Assignment:
Below this line are records; write out exactly the lines from the one containing "white 1x2 slope [211,75,272,141] -> none" through the one containing "cyan 1x1 plate [164,387,234,460]", with the pictures left out.

Listed records:
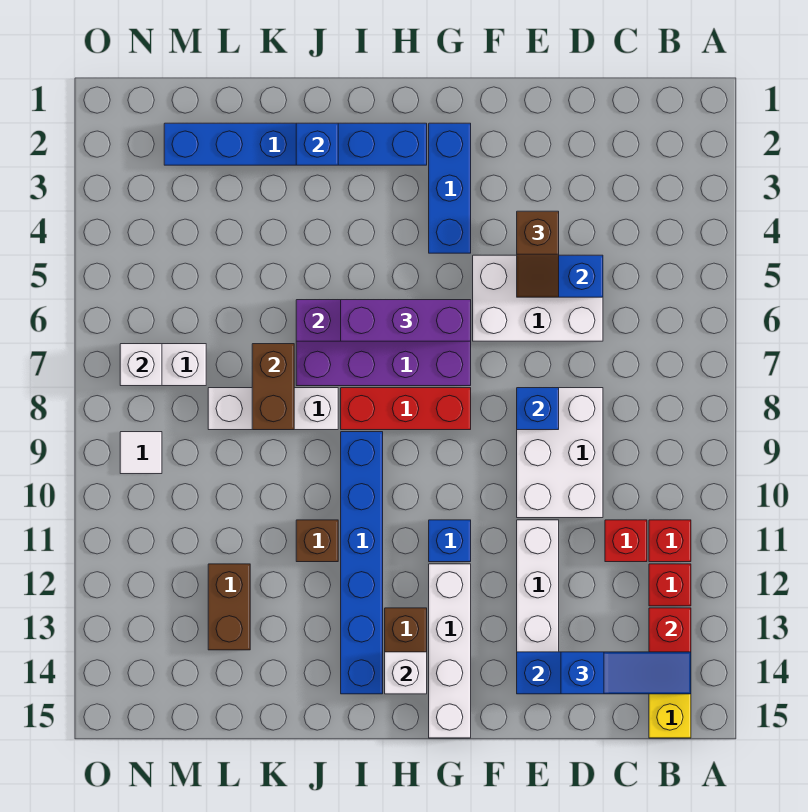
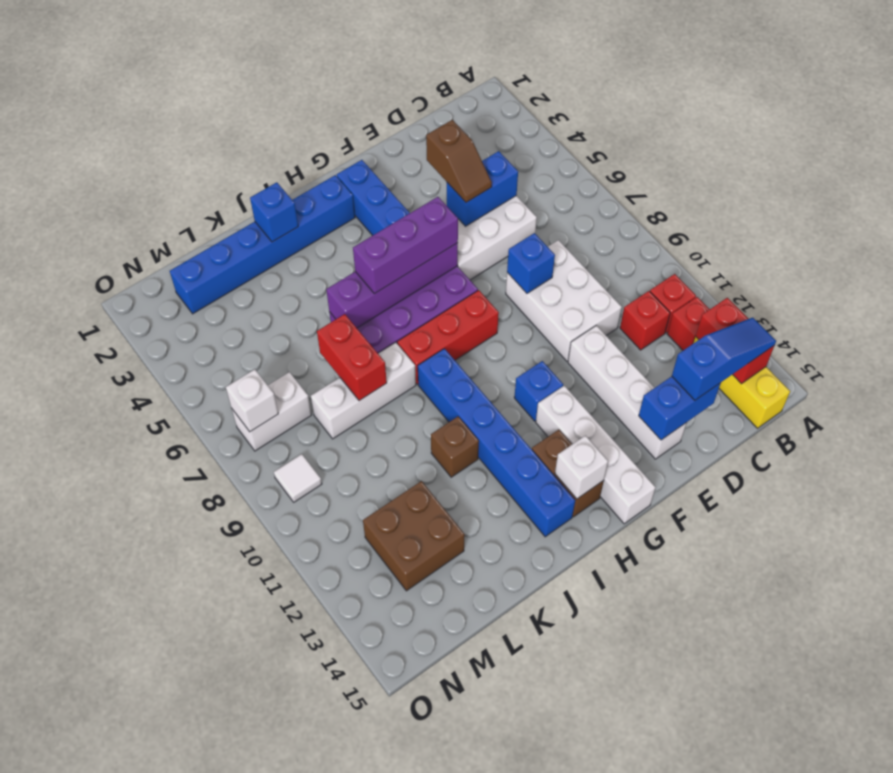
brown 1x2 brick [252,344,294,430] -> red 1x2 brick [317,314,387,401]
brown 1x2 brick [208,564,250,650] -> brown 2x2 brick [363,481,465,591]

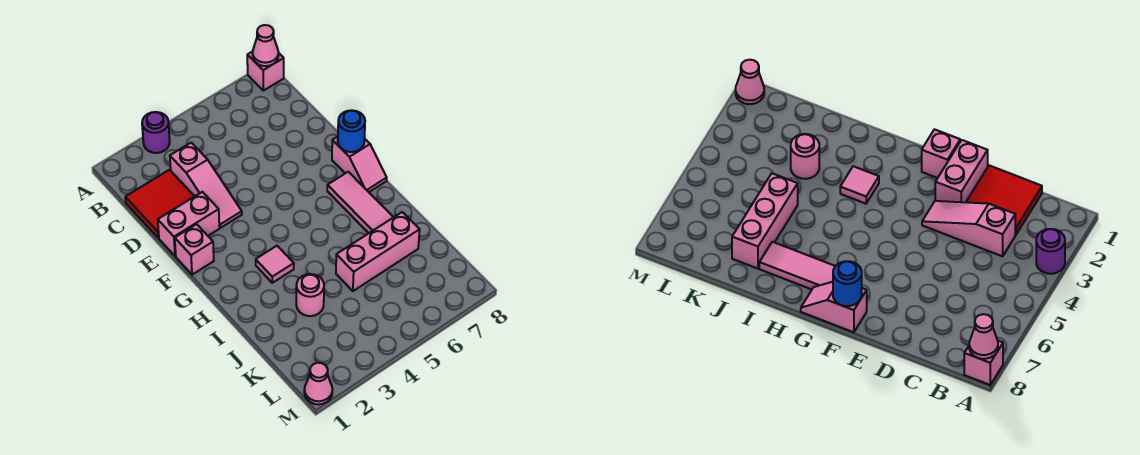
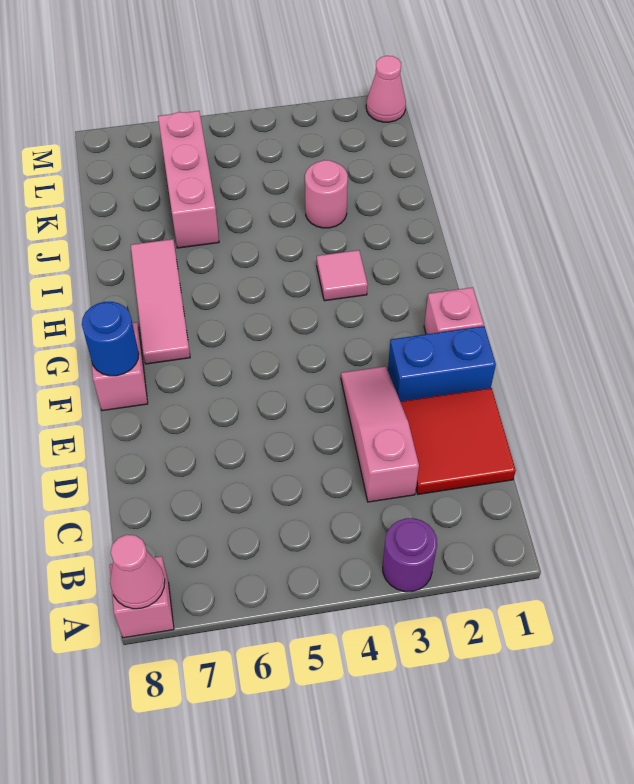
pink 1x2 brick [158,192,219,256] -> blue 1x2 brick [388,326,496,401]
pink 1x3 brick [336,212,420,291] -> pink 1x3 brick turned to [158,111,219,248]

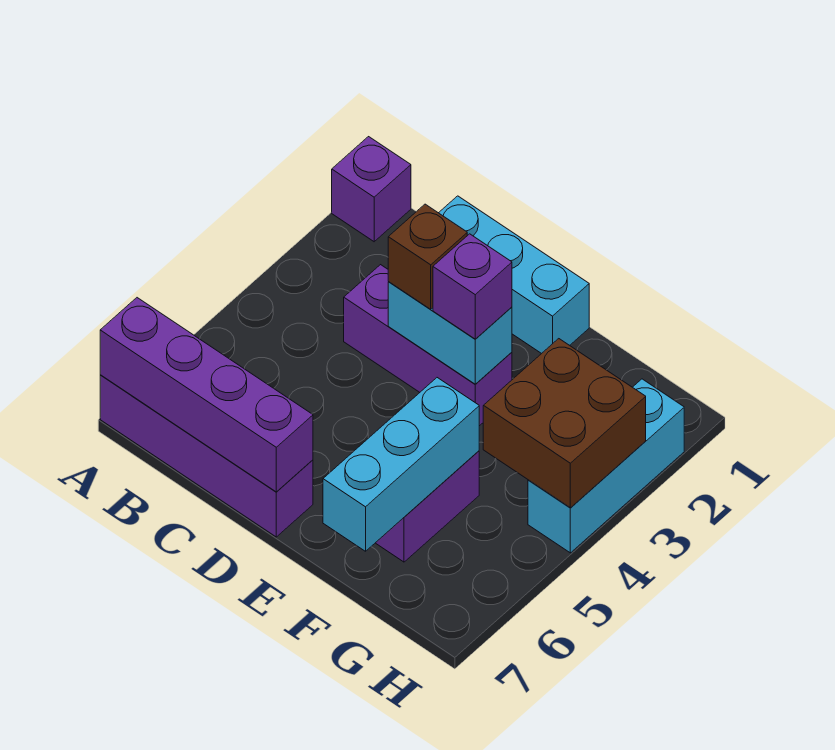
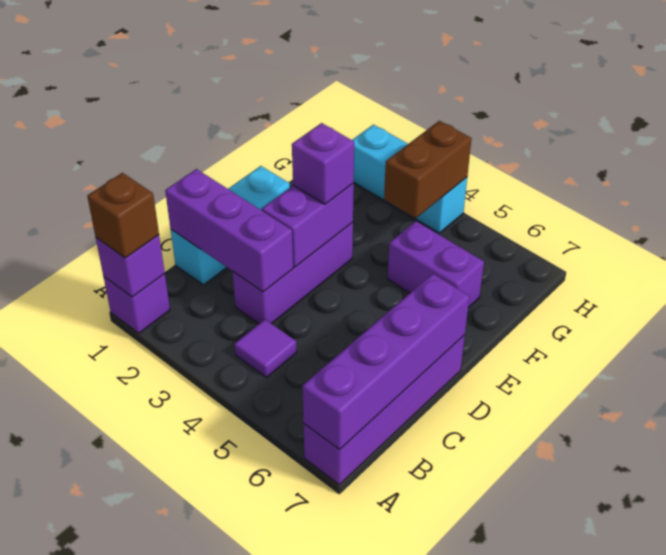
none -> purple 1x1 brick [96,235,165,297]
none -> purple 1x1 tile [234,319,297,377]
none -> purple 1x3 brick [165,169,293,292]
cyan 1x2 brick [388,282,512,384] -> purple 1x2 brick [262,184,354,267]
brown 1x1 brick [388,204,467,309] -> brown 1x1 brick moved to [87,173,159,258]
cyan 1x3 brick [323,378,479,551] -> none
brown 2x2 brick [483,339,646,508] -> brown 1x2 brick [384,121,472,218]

...

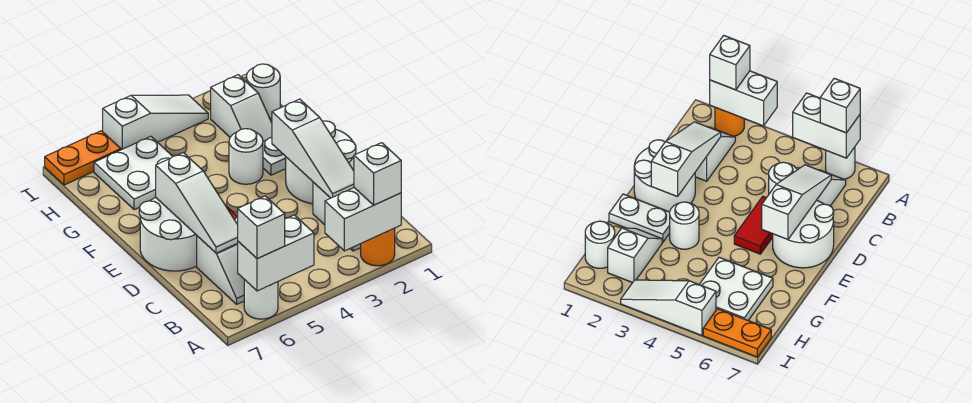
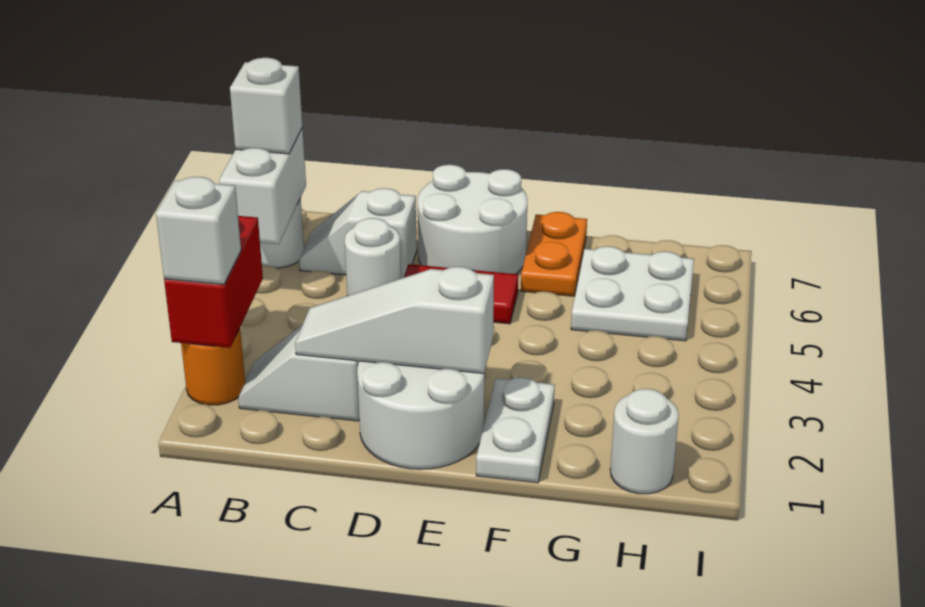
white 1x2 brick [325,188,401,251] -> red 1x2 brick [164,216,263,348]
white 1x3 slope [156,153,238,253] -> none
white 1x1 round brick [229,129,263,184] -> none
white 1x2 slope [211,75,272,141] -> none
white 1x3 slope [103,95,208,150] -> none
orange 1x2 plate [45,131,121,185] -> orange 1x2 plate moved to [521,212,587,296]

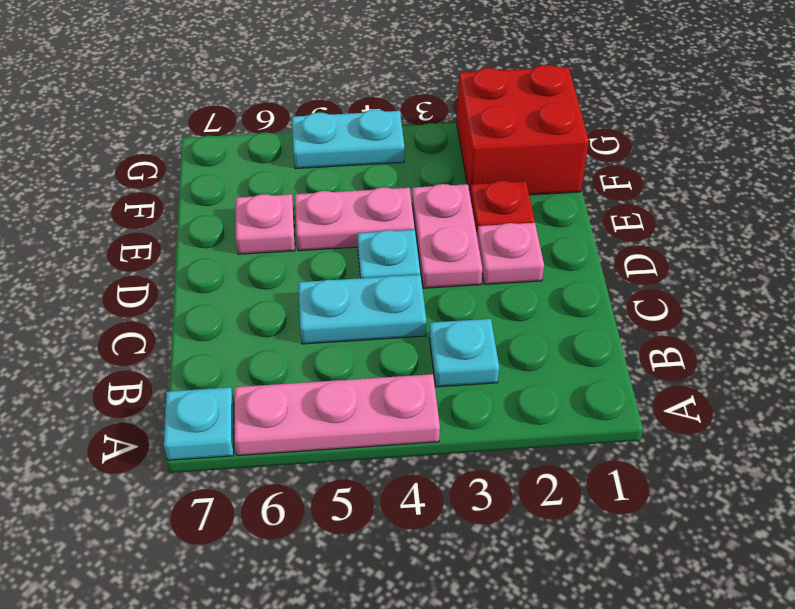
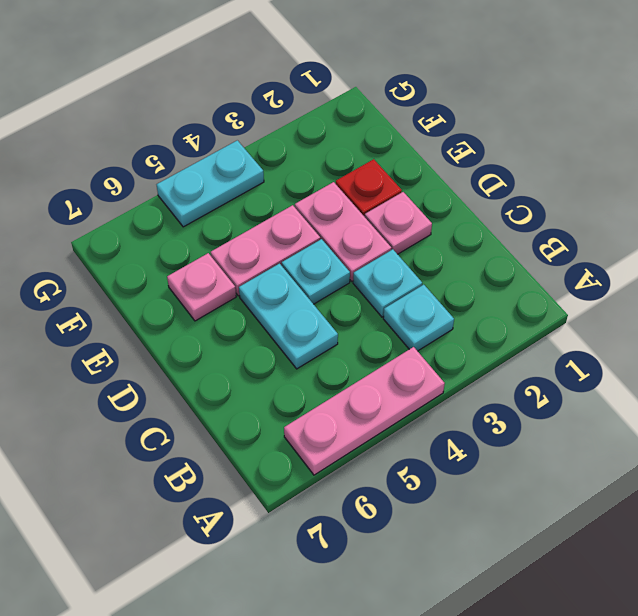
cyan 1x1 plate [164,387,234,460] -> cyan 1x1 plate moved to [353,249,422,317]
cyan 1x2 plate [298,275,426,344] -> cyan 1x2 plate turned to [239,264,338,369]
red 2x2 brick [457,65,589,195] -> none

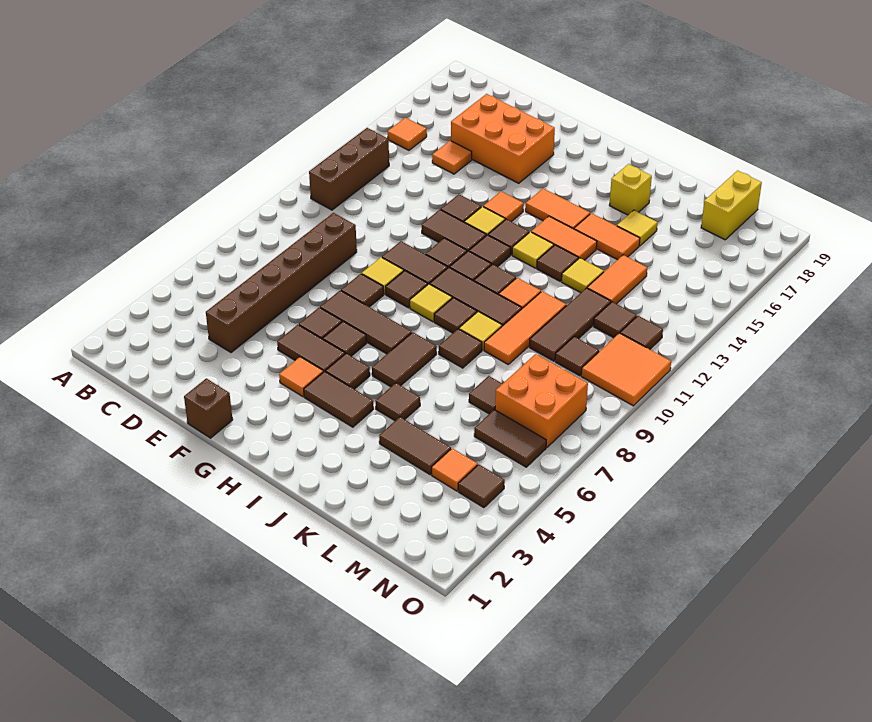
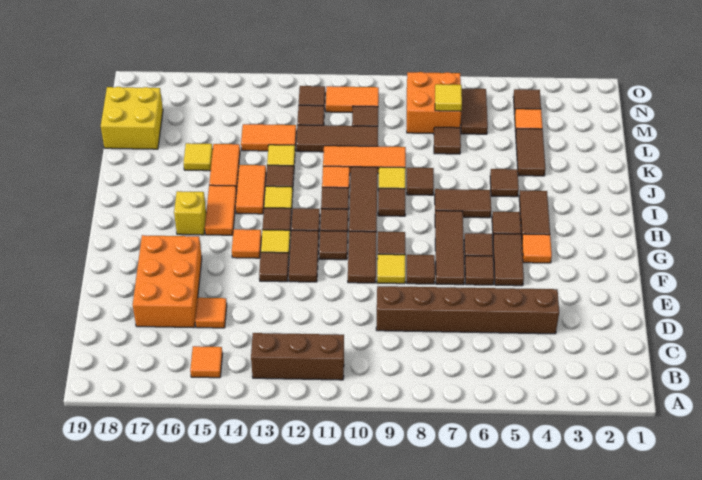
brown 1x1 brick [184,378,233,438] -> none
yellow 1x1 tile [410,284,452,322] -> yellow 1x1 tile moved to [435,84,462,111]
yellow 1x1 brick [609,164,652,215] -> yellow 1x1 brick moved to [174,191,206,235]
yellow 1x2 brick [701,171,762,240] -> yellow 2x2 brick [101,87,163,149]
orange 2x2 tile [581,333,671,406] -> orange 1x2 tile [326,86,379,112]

* * *

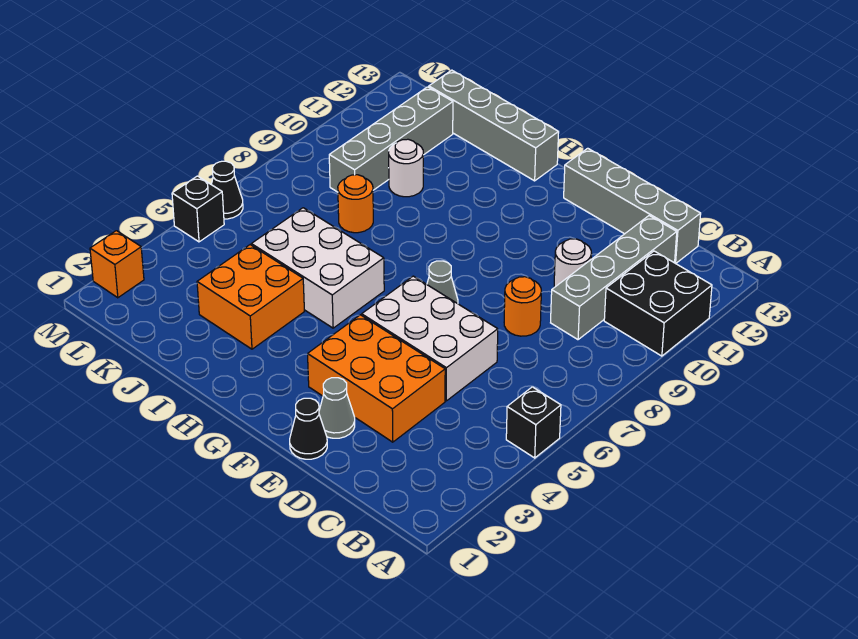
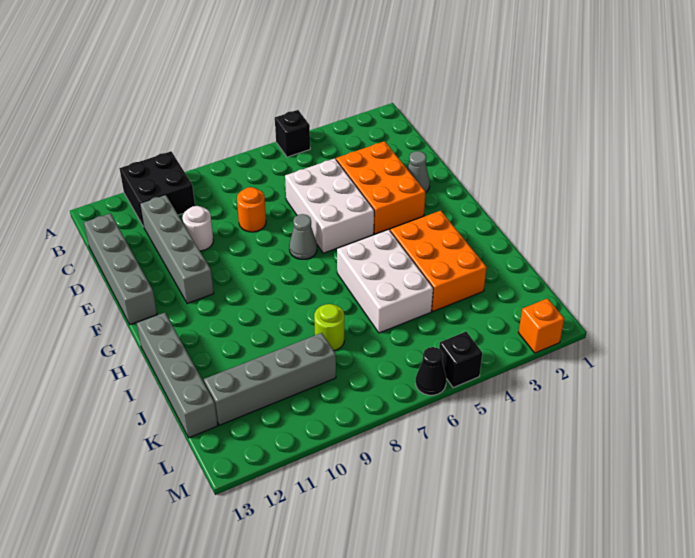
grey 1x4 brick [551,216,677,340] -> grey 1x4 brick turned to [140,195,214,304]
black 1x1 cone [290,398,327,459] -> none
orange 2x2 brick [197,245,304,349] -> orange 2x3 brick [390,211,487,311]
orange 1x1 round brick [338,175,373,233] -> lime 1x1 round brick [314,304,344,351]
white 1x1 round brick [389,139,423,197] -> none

Solution for this exercise:
white 1x2 slope [211,75,272,141] -> none
white 1x3 slope [103,95,208,150] -> none
orange 1x2 plate [45,131,121,185] -> orange 1x2 plate moved to [521,212,587,296]

cyan 1x1 plate [164,387,234,460] -> cyan 1x1 plate moved to [353,249,422,317]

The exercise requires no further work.